--- Start ---

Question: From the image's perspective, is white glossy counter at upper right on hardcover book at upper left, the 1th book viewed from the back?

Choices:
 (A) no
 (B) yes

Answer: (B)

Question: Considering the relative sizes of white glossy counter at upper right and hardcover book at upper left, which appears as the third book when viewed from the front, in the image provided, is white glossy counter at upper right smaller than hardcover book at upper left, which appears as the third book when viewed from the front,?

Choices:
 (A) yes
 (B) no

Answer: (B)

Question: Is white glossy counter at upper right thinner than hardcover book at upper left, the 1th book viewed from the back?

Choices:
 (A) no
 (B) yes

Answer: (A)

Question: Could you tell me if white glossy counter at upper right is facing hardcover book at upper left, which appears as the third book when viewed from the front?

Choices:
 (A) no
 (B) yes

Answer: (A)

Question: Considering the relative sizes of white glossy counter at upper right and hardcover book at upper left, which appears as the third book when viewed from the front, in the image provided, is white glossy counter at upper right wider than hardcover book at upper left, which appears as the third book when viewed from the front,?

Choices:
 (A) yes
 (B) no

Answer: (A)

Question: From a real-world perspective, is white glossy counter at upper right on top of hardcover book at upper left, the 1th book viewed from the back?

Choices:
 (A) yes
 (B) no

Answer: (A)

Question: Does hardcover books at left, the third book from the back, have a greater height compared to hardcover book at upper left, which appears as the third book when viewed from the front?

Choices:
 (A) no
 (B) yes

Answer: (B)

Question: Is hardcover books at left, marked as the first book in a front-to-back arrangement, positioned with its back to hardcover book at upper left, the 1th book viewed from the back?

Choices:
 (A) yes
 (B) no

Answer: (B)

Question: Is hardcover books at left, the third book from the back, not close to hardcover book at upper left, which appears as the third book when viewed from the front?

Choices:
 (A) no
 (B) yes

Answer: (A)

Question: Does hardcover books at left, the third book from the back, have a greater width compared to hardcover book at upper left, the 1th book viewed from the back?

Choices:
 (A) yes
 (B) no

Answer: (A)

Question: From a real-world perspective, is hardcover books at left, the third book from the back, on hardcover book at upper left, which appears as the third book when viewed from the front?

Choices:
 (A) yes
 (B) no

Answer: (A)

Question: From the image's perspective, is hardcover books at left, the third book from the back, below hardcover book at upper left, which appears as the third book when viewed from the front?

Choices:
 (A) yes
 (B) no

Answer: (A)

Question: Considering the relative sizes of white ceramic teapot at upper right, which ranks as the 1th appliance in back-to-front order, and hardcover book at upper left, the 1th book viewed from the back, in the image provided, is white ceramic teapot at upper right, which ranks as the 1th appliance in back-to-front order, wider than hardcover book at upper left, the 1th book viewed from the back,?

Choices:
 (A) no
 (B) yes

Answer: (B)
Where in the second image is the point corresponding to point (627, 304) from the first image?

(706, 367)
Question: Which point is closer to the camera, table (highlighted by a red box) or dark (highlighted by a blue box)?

--- End ---

Please retype the part of the entries that opens with the line containing "Question: Could you" and closes with the line containing "upper right wider", keeping every line exactly as it stands and including both of those lines.

Question: Could you tell me if white glossy counter at upper right is facing hardcover book at upper left, which appears as the third book when viewed from the front?

Choices:
 (A) no
 (B) yes

Answer: (A)

Question: Considering the relative sizes of white glossy counter at upper right and hardcover book at upper left, which appears as the third book when viewed from the front, in the image provided, is white glossy counter at upper right wider than hardcover book at upper left, which appears as the third book when viewed from the front,?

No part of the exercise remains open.